**Request:** Your task is to repeat all of the data exactly while excluding the pictures.

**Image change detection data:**
__________________________________________________

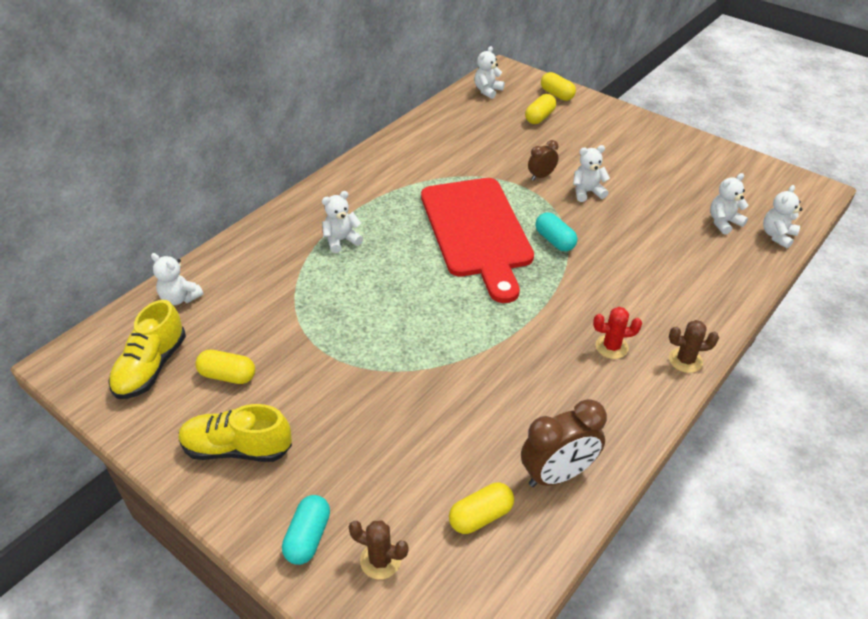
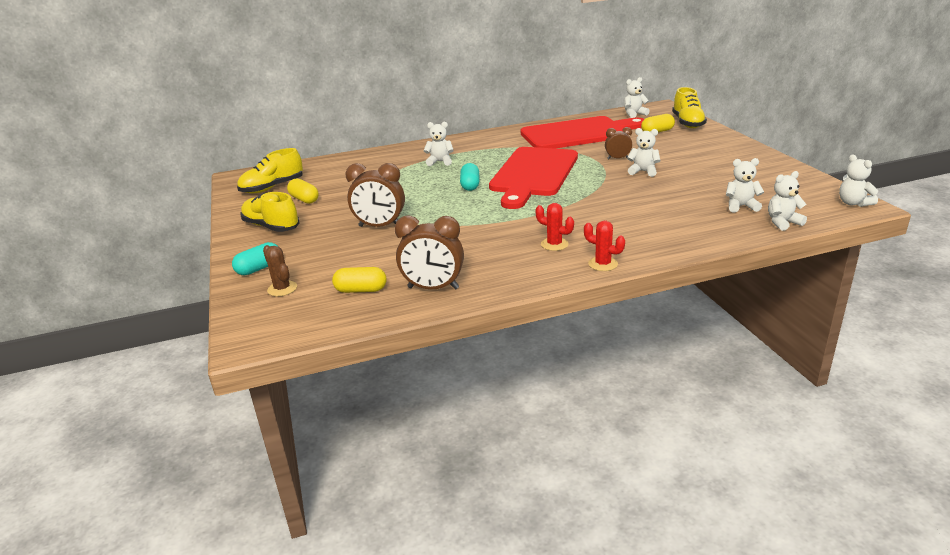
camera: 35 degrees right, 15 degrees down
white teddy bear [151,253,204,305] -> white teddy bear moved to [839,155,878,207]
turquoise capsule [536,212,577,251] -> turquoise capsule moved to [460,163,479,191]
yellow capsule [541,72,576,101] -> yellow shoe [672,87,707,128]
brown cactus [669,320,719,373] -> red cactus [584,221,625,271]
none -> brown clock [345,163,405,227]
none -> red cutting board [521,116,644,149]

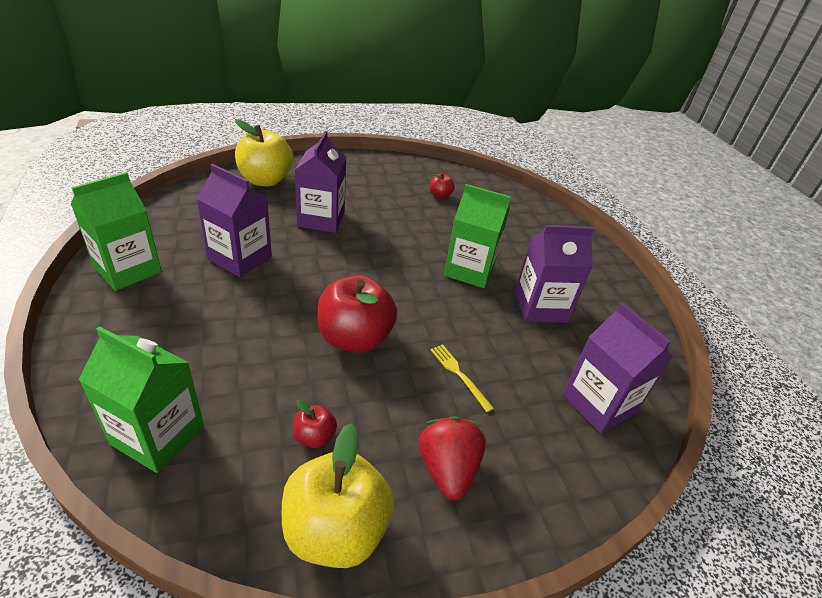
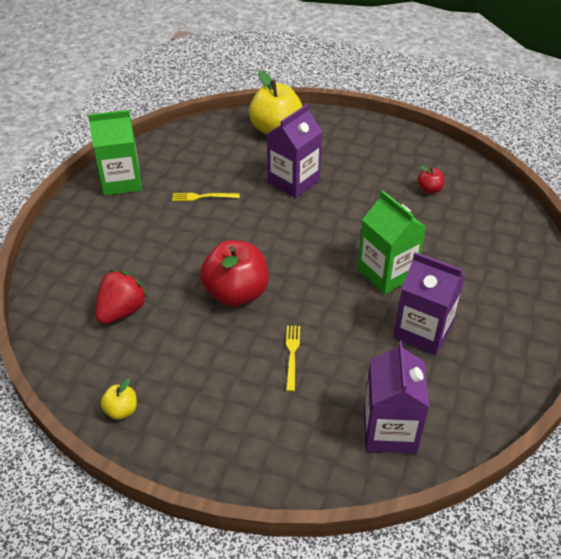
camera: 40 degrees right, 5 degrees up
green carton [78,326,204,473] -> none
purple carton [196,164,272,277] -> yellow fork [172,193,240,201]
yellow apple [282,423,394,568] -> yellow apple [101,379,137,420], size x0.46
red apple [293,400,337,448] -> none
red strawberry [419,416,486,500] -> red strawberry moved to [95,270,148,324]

__________________________________________________

**Response to the task:**
camera: 35 degrees right, 15 degrees down
white teddy bear [151,253,204,305] -> white teddy bear moved to [839,155,878,207]
turquoise capsule [536,212,577,251] -> turquoise capsule moved to [460,163,479,191]
yellow capsule [541,72,576,101] -> yellow shoe [672,87,707,128]
brown cactus [669,320,719,373] -> red cactus [584,221,625,271]
none -> brown clock [345,163,405,227]
none -> red cutting board [521,116,644,149]

camera: 40 degrees right, 5 degrees up
green carton [78,326,204,473] -> none
purple carton [196,164,272,277] -> yellow fork [172,193,240,201]
yellow apple [282,423,394,568] -> yellow apple [101,379,137,420], size x0.46
red apple [293,400,337,448] -> none
red strawberry [419,416,486,500] -> red strawberry moved to [95,270,148,324]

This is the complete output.